**Provided material:**
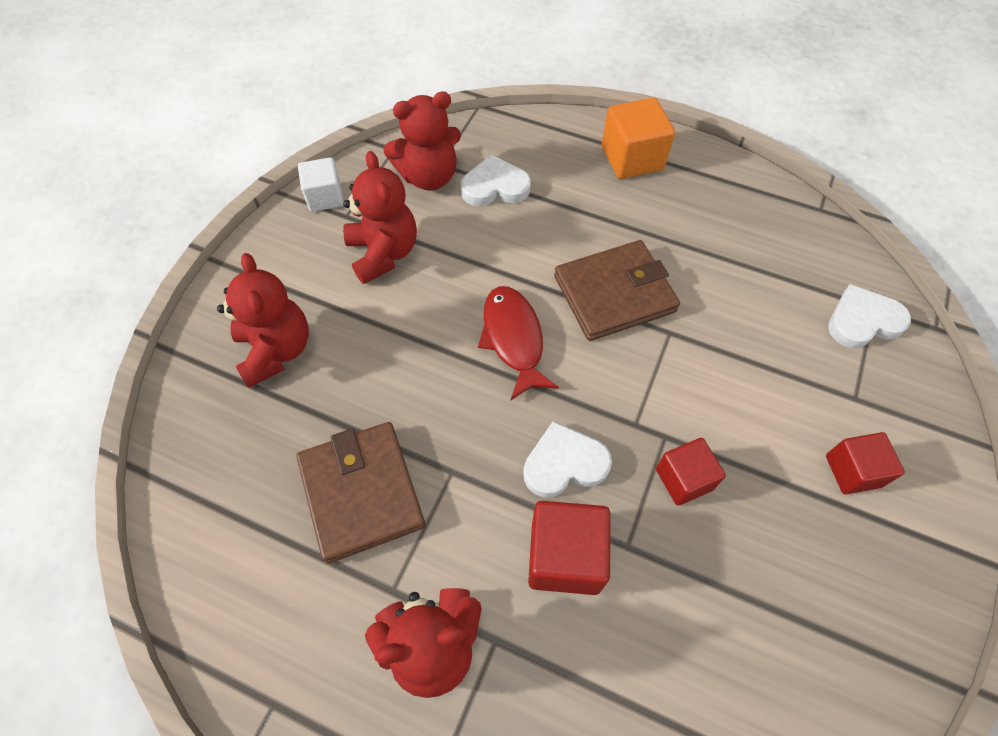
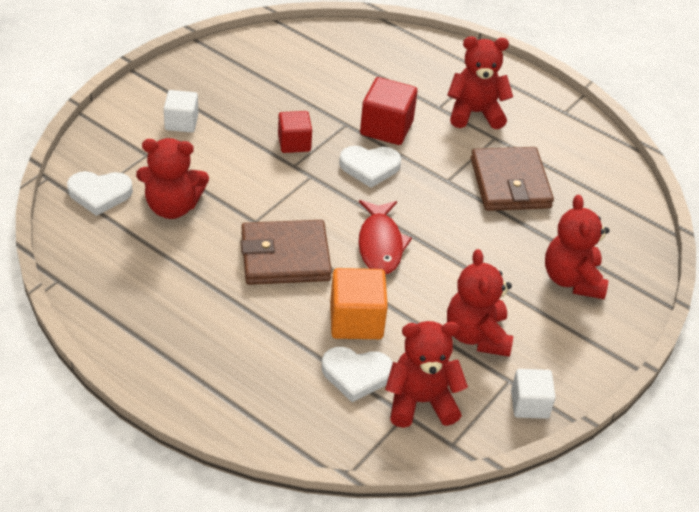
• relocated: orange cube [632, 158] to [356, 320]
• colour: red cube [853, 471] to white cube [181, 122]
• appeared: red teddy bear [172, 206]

**What to work on:** Only the pictures are to be dropped; all other material above must be repeated exactly.

**Exercise answer:**
• relocated: orange cube [632, 158] to [356, 320]
• colour: red cube [853, 471] to white cube [181, 122]
• appeared: red teddy bear [172, 206]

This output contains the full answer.